• [What to produce]:
The following data is to be repeated exactly, its pictures excluded.

• [Available data]:
══════
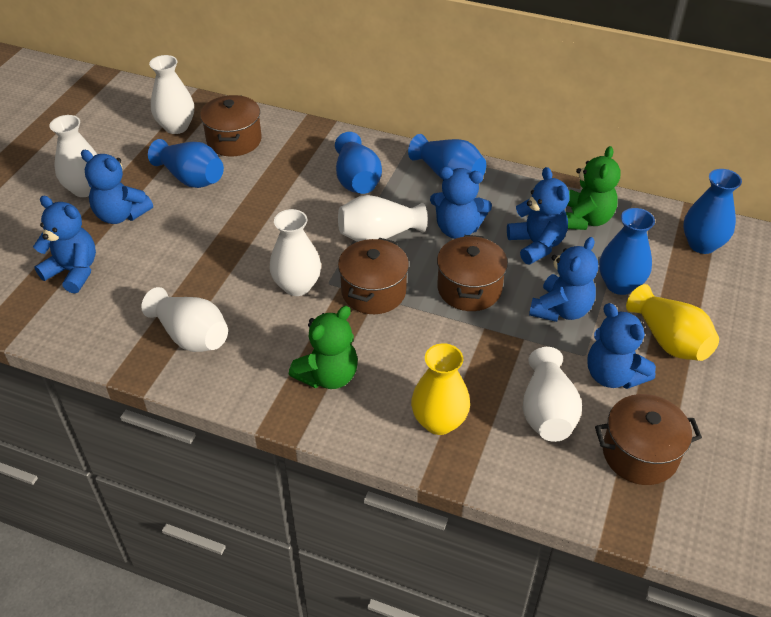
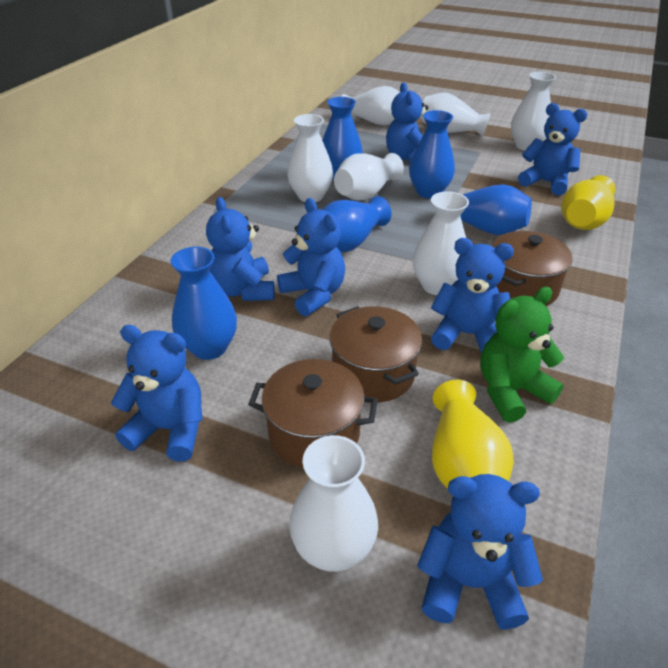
blue teddy bear: 6 -> 7
brown pot: 4 -> 3
green teddy bear: 2 -> 1
white vase: 6 -> 7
══════
• [Written answer]:
blue teddy bear: 6 -> 7
brown pot: 4 -> 3
green teddy bear: 2 -> 1
white vase: 6 -> 7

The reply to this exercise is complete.